■ Work task
For each line below, check whether "down" is present. Report how many lines have it, nothing else.

Data to examine: Begin

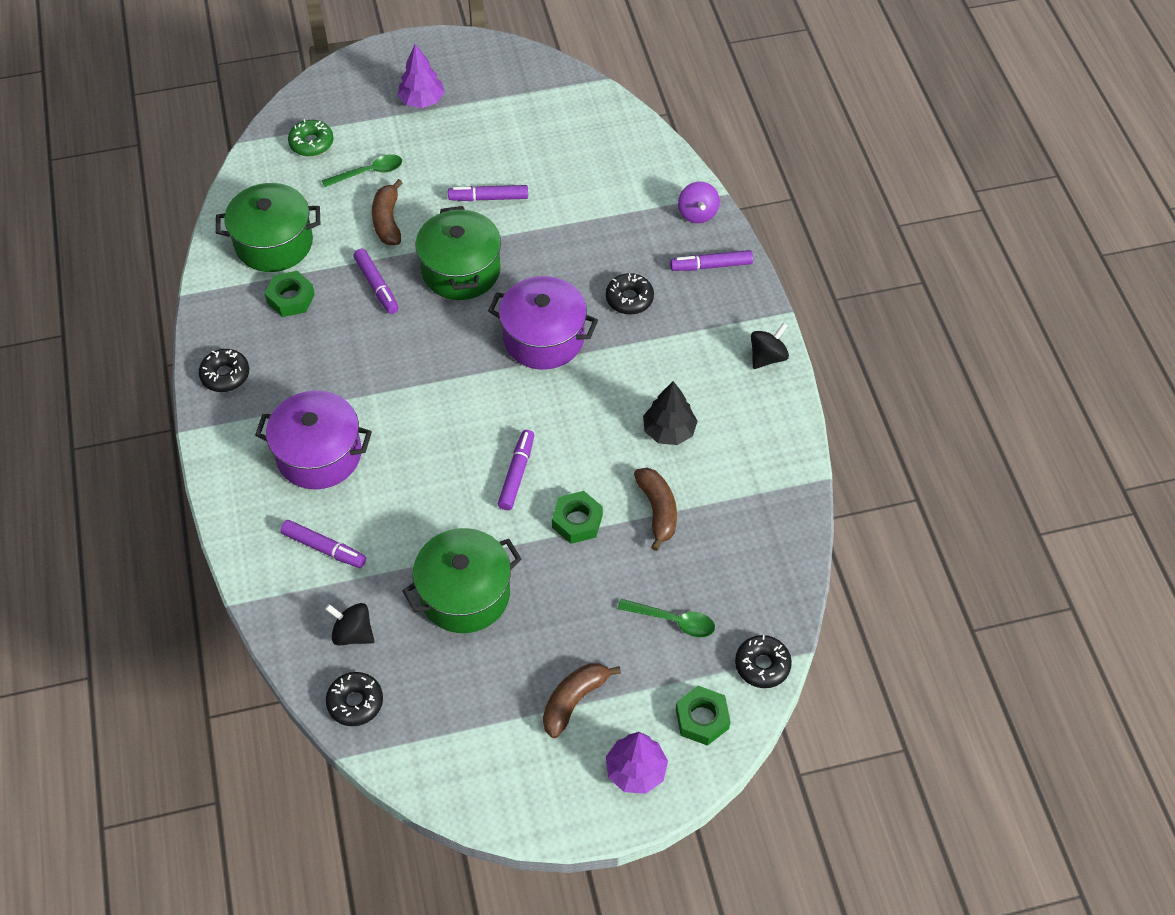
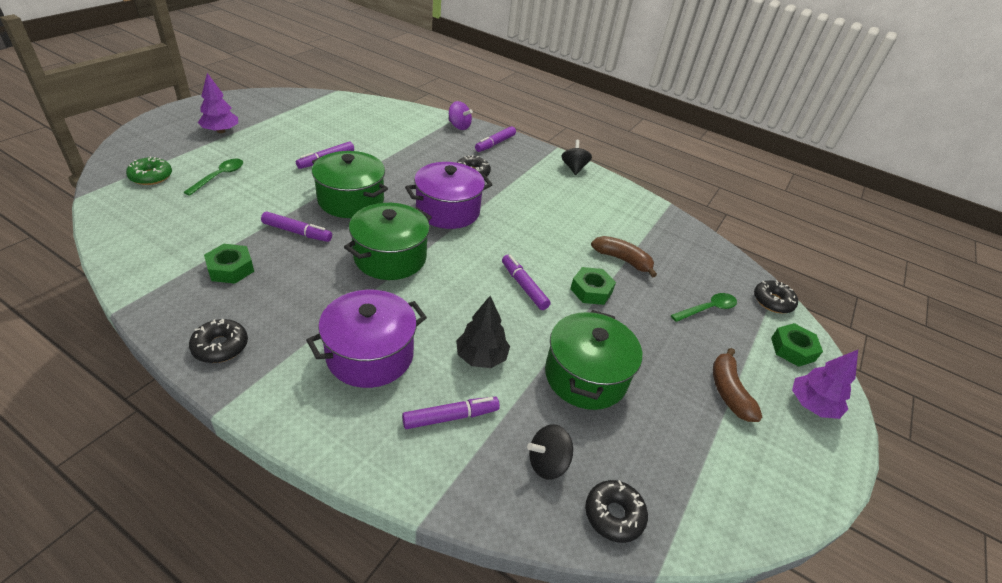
camera: 50 degrees left, 15 degrees down
green pot [216,183,320,272] -> green pot moved to [344,203,432,280]
brown banana [372,179,402,245] -> none
black tree [643,381,697,445] -> black tree moved to [456,296,510,368]

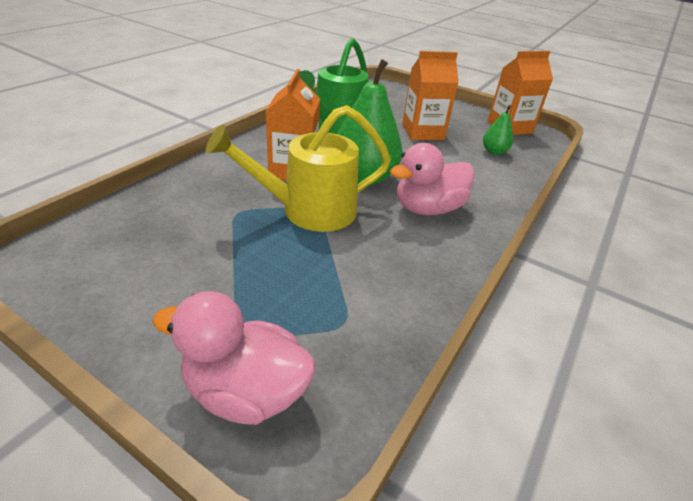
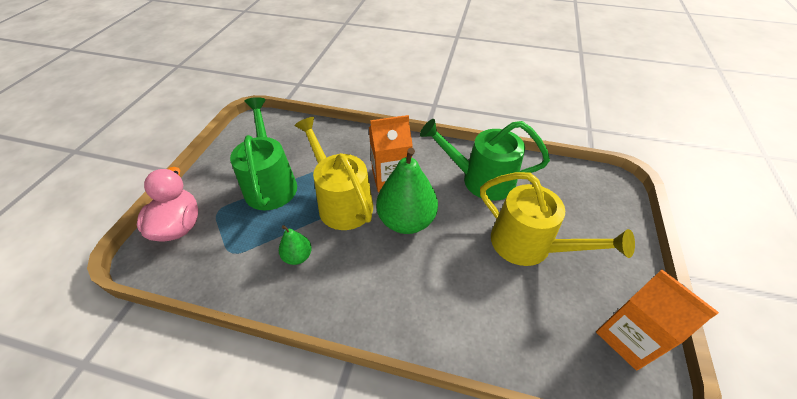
camera: 75 degrees right, 10 degrees up
pink duck [390,143,474,215] -> none
orange carton [402,51,459,140] -> yellow watering can [480,172,635,266]
green pear [483,105,513,155] -> green pear moved to [279,225,312,265]
none -> green watering can [230,97,297,210]

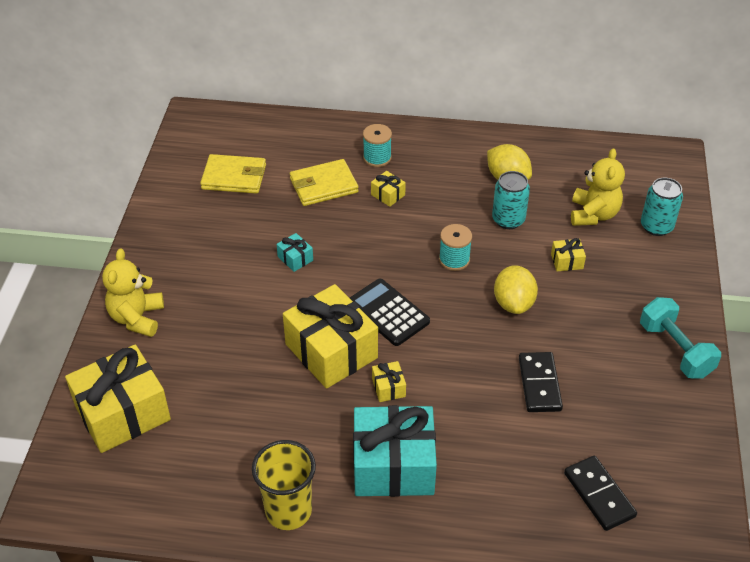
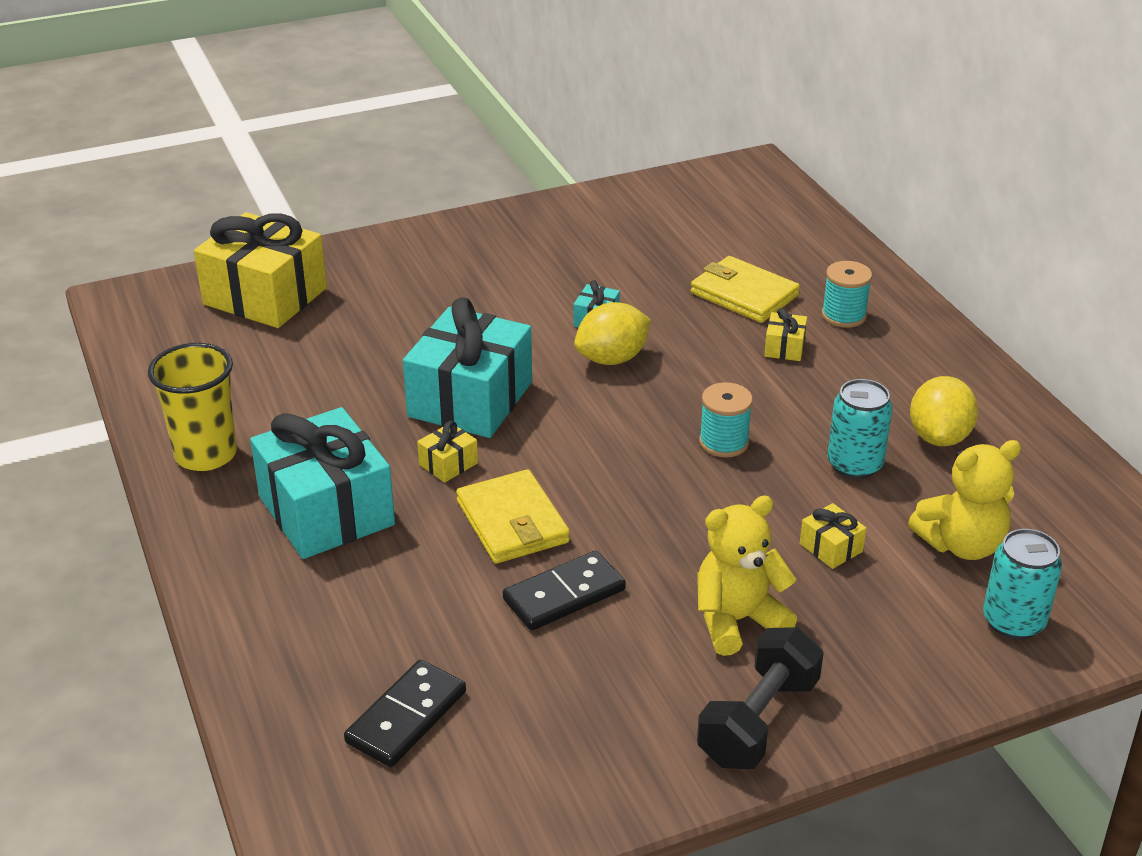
camera: 60 degrees right, 10 degrees down
yellow teddy bear [102,249,164,337] -> yellow teddy bear moved to [697,496,797,656]
yellow wallet [200,154,266,194] -> yellow wallet moved to [456,469,570,564]
yellow gift [283,284,378,389] -> turquoise gift [403,297,532,438]
black calculator [350,279,430,346] -> none
yellow lemon [494,265,538,314] -> yellow lemon moved to [574,302,651,365]
turquoise dumbbell [640,297,721,379] -> black dumbbell [697,627,824,769]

Data to examine: End

■ Response area
2